Available data START
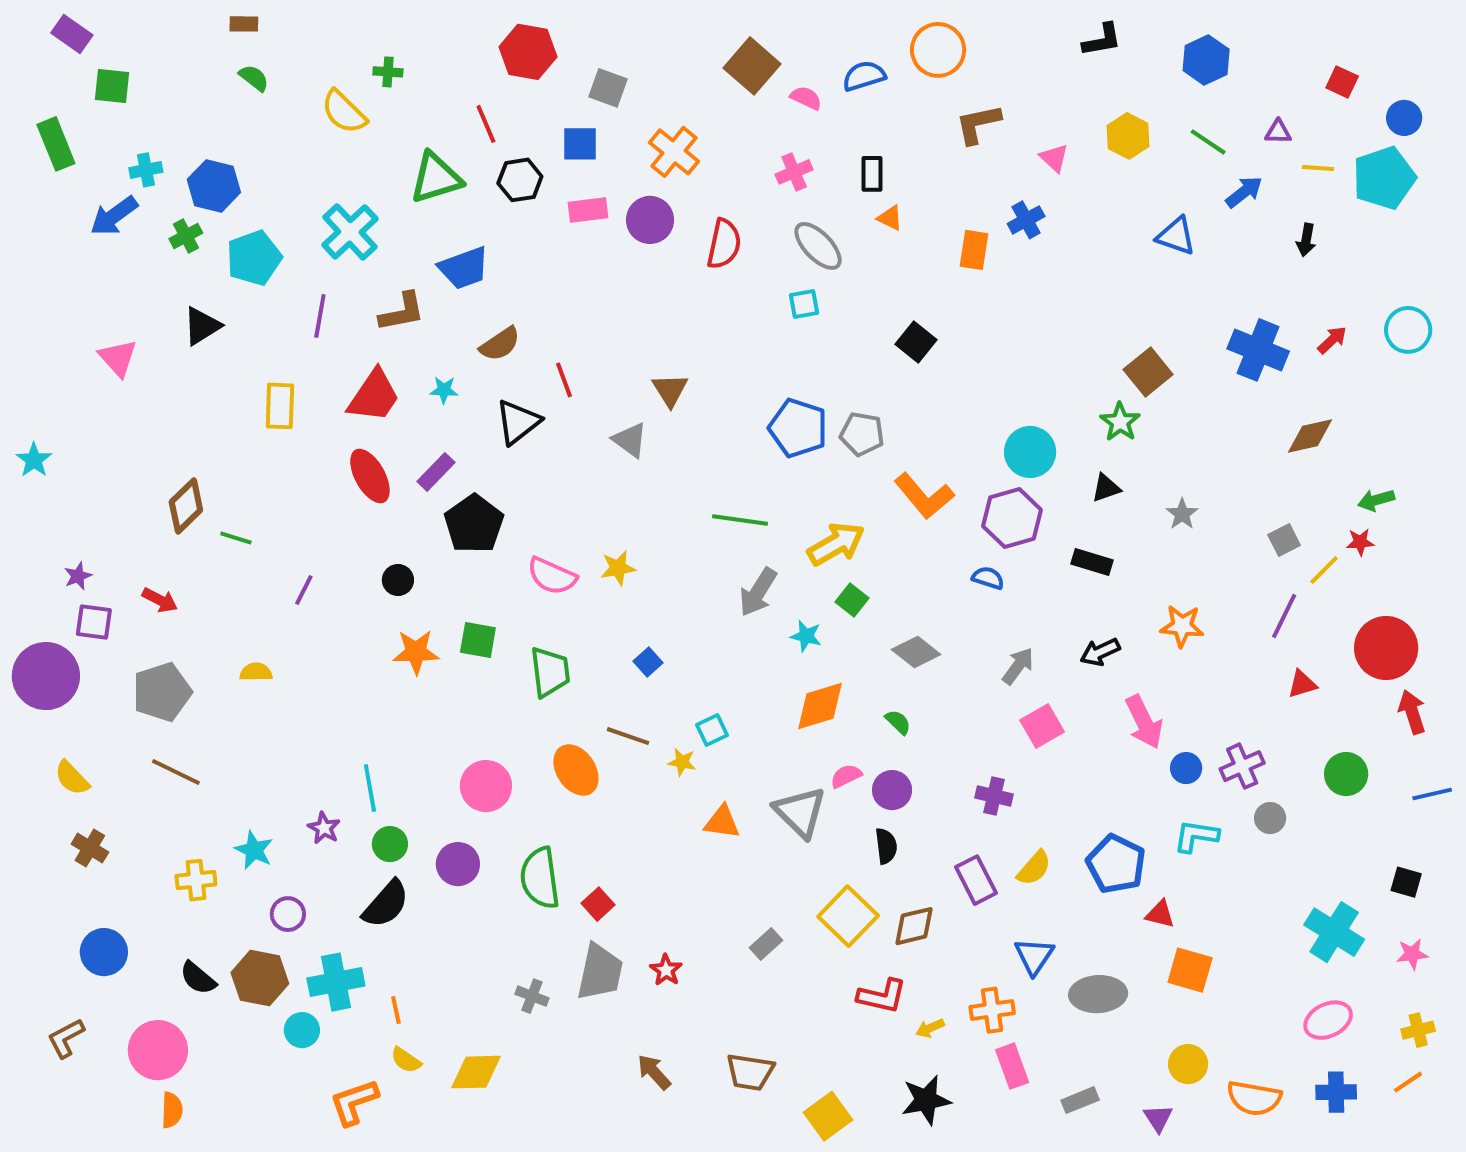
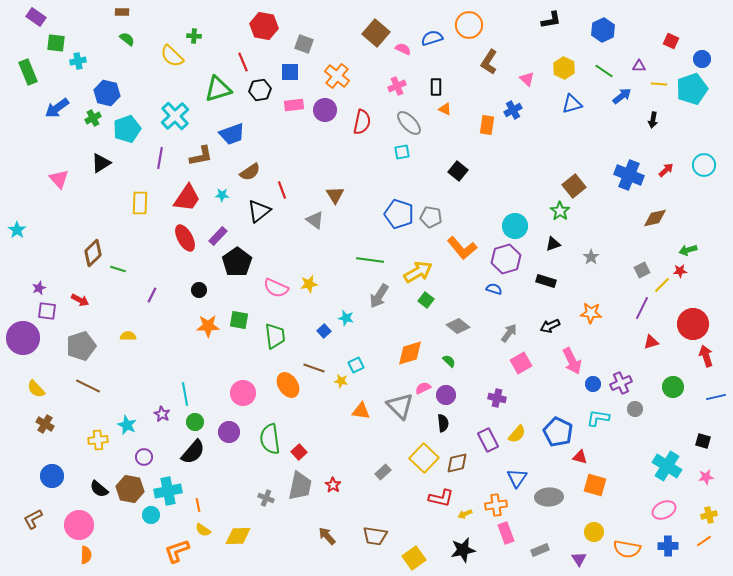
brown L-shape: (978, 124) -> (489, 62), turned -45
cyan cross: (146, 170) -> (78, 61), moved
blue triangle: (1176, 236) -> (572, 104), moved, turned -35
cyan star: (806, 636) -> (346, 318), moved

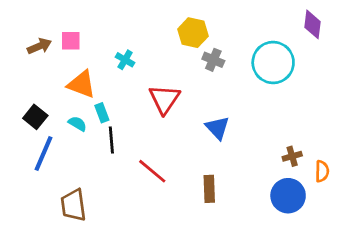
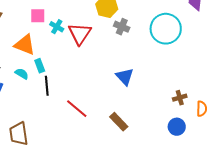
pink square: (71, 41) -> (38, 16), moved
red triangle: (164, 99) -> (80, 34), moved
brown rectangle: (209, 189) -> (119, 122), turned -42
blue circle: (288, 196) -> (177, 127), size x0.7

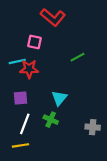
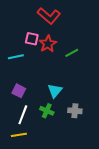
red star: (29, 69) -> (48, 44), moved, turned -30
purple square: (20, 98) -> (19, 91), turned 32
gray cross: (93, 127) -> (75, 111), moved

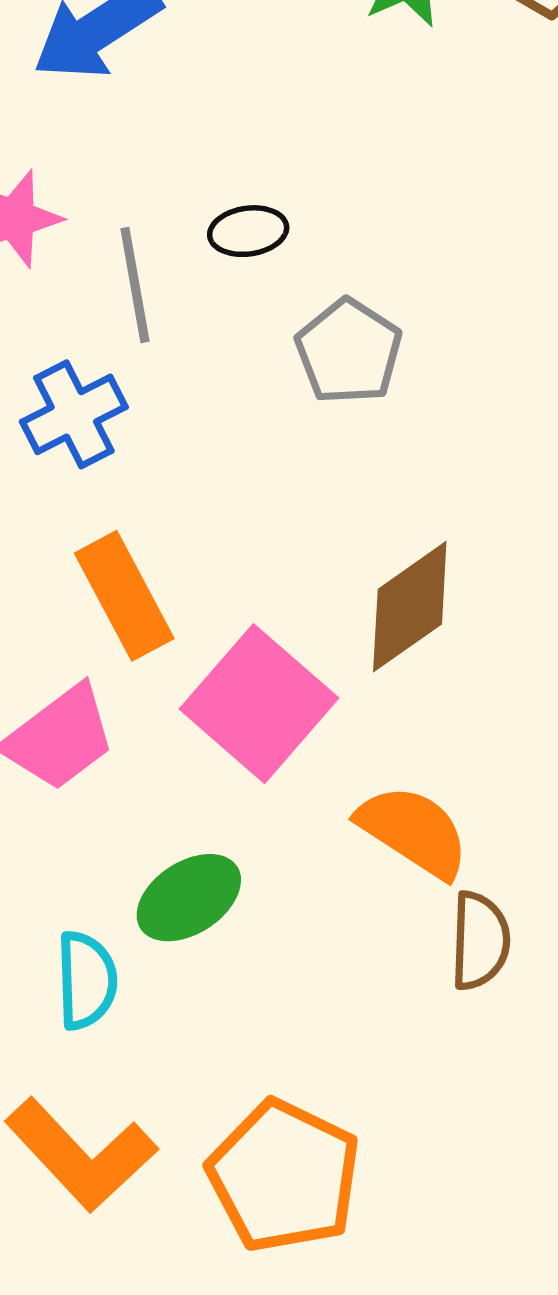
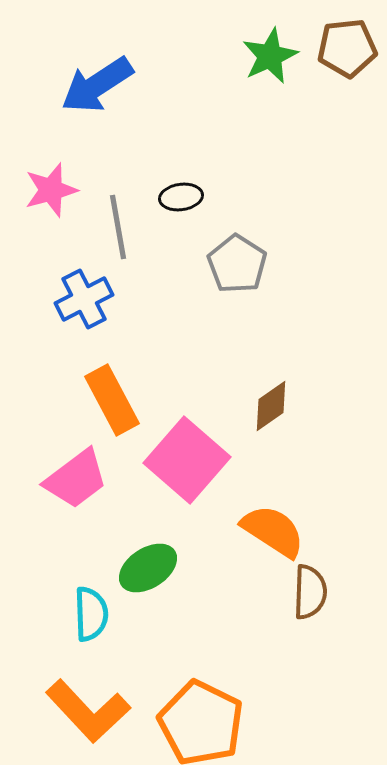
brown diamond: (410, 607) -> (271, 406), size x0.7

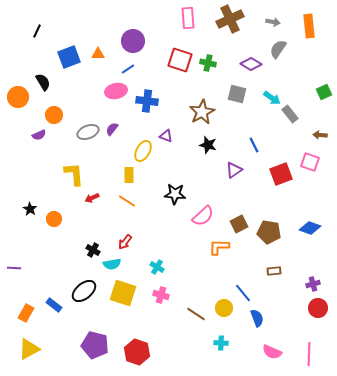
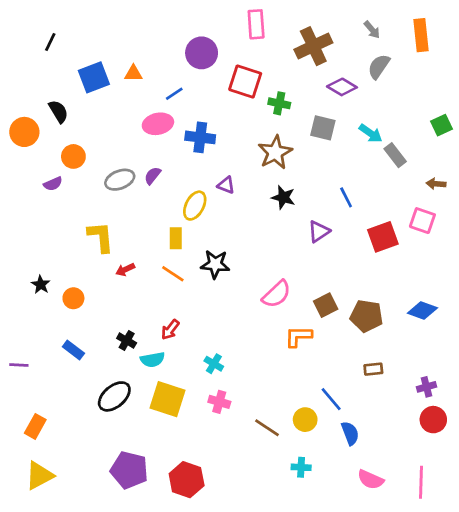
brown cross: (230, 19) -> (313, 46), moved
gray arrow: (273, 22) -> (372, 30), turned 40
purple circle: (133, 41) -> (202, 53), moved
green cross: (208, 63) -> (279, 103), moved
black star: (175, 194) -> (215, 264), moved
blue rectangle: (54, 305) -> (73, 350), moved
Available data END
_Task brief_
Please copy the line holding "purple circle: (133, 41) -> (202, 53), moved" and all lines after it to the end of the records, exactly, and nothing else.

_Finished task_
purple circle: (133, 41) -> (202, 53), moved
green cross: (208, 63) -> (279, 103), moved
black star: (175, 194) -> (215, 264), moved
blue rectangle: (54, 305) -> (73, 350), moved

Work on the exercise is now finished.